___ Record set
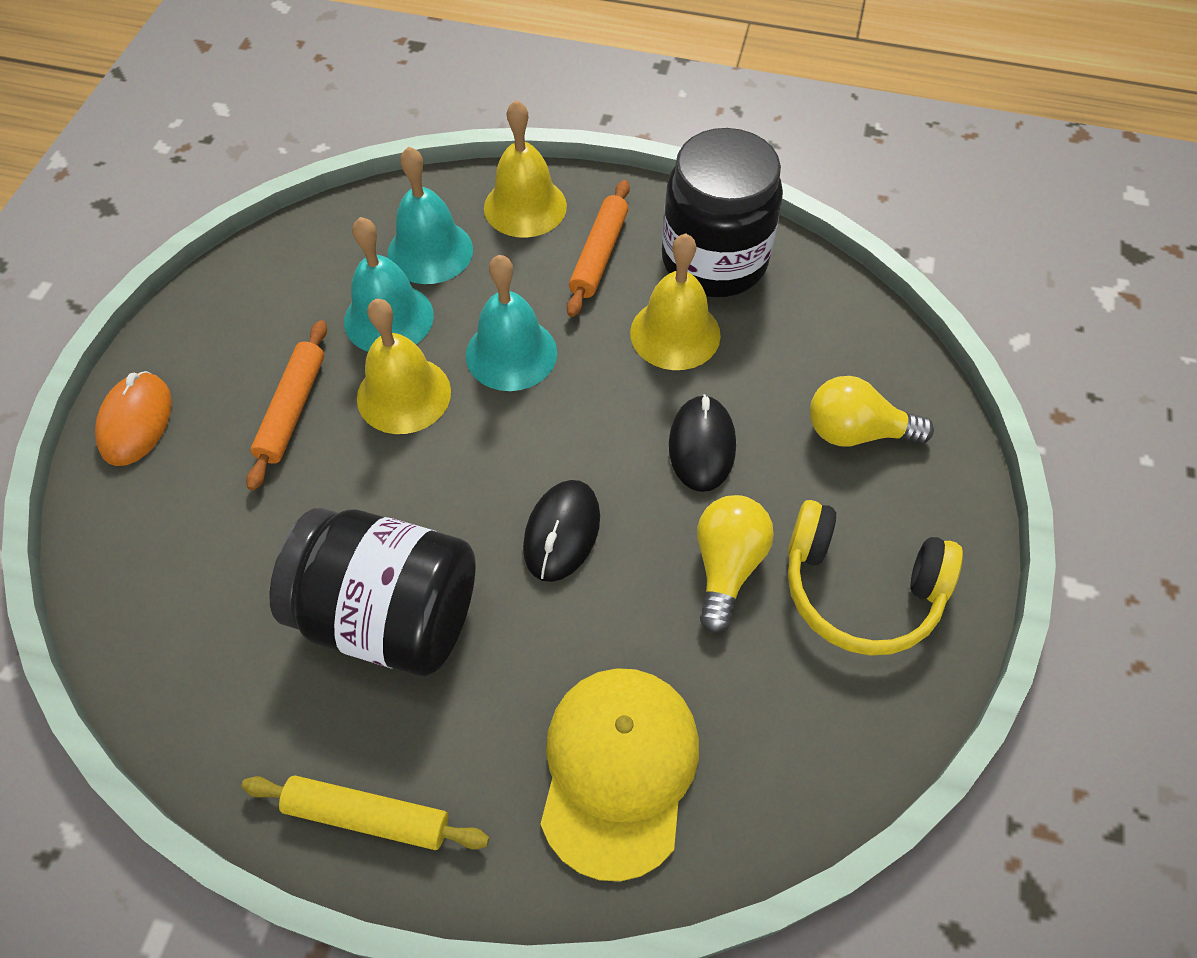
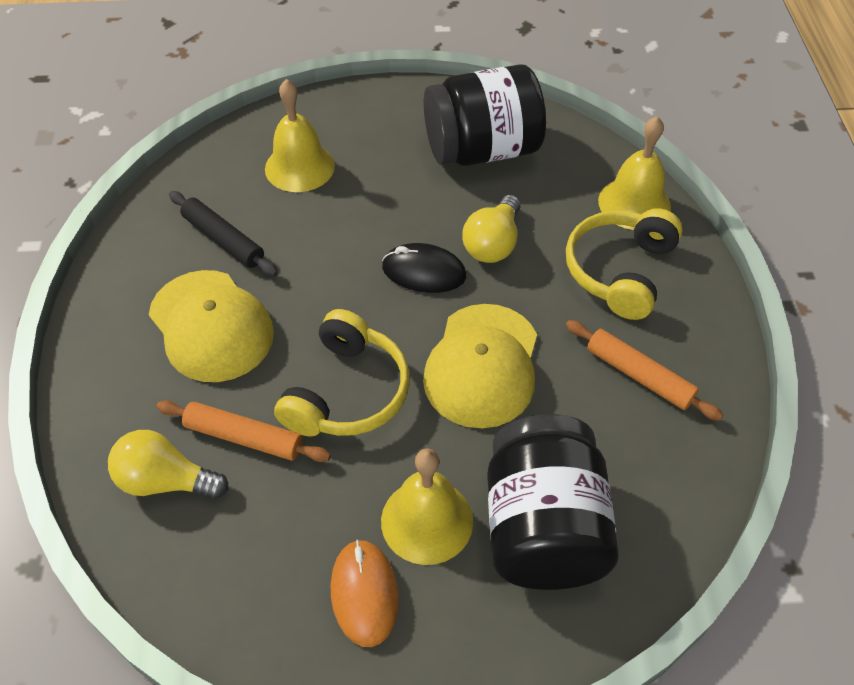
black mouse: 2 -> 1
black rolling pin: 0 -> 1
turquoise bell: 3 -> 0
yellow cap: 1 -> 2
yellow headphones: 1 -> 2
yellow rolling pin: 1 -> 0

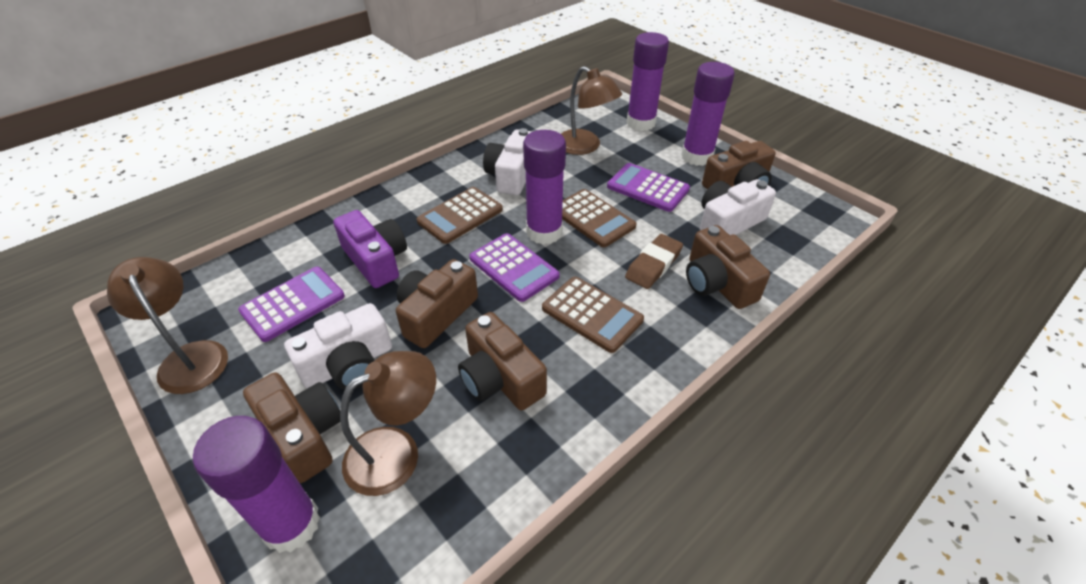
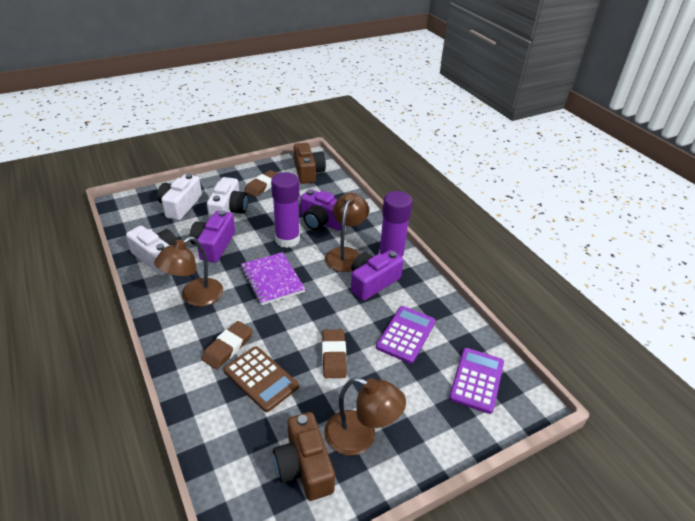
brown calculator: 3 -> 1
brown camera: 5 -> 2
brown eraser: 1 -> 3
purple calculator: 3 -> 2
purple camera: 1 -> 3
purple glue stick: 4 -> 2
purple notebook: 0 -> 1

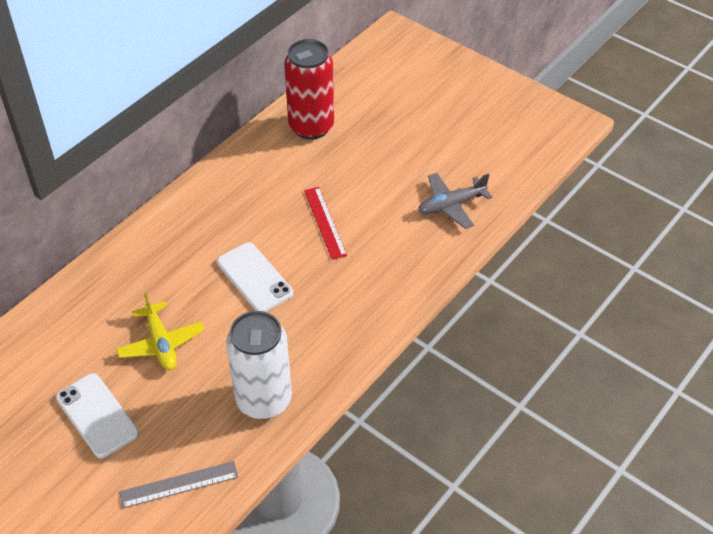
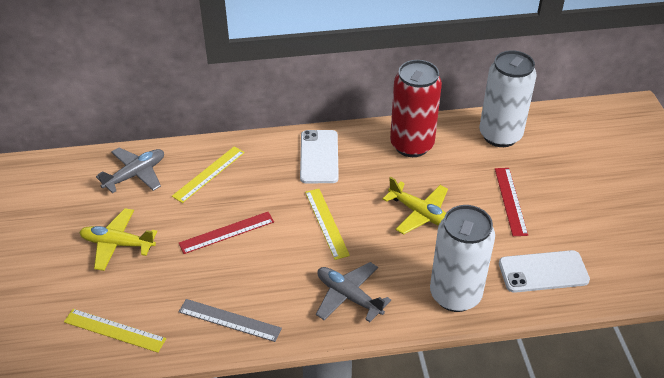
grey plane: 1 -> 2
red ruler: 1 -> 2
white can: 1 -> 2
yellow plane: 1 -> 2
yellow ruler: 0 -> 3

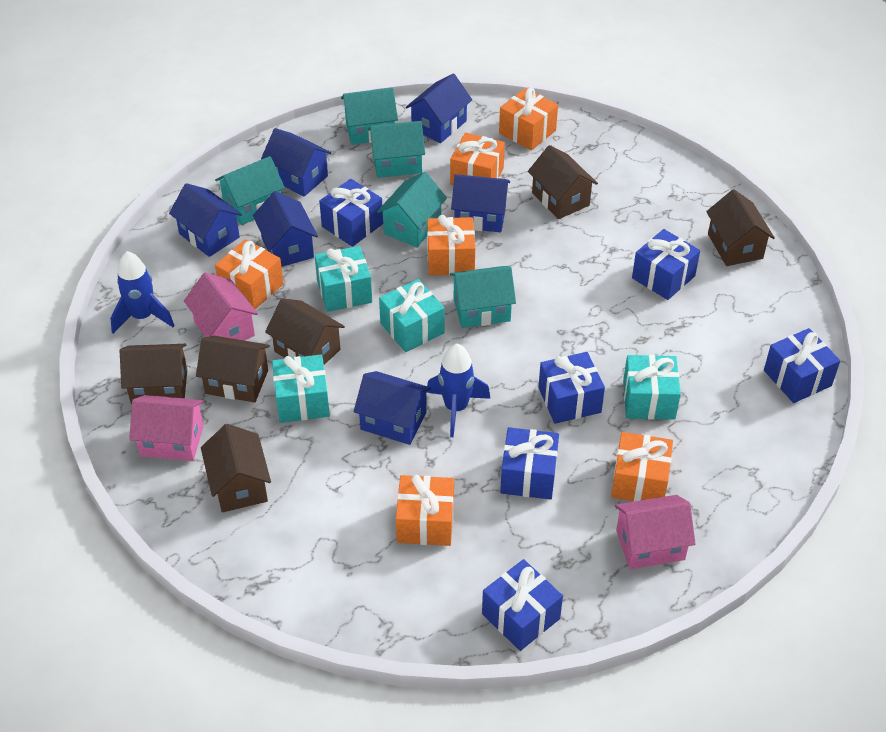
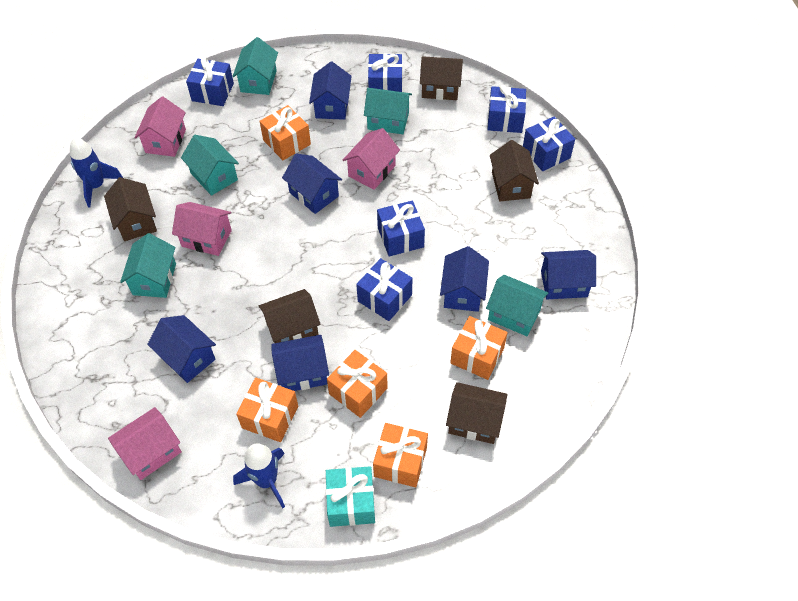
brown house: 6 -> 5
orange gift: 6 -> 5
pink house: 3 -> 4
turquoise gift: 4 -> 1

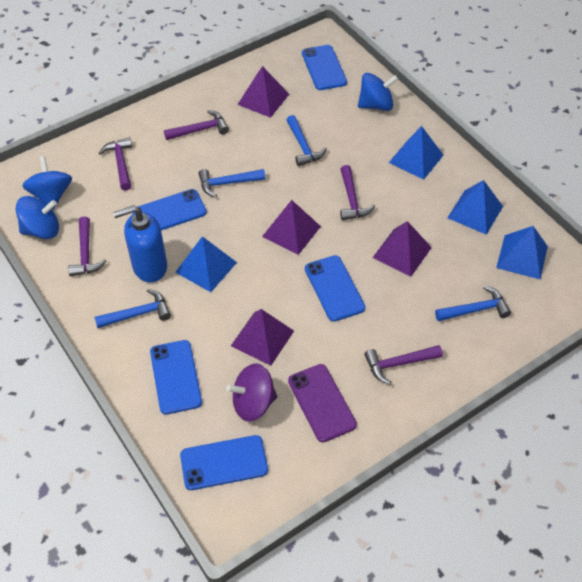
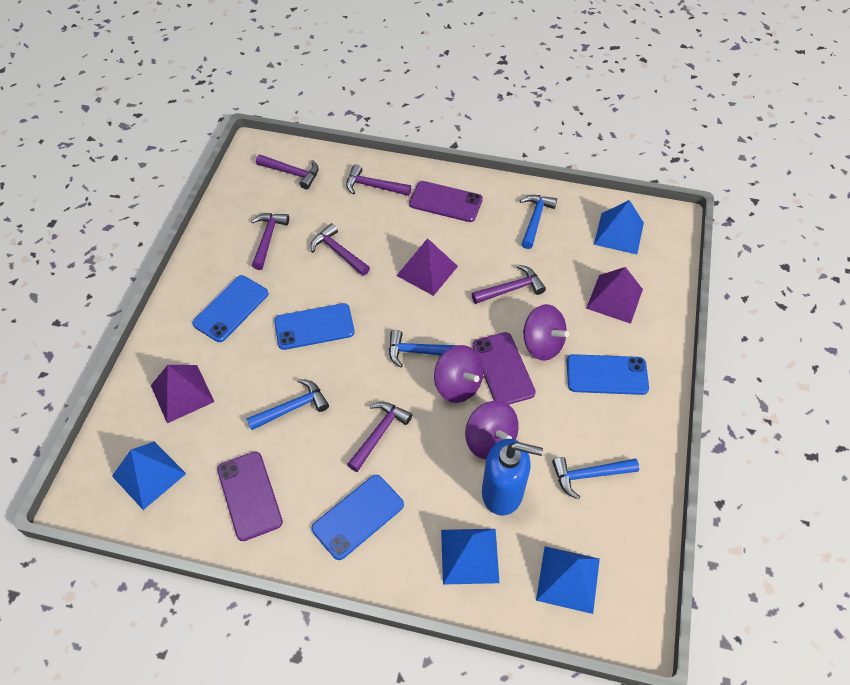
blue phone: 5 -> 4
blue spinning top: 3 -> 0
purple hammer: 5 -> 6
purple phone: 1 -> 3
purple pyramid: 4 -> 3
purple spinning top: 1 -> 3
______
Problem to work on
Across the data, find each line that has "turquoise" in it and copy that line.

Result
turquoise bell: 3 -> 0
turquoise gift: 4 -> 1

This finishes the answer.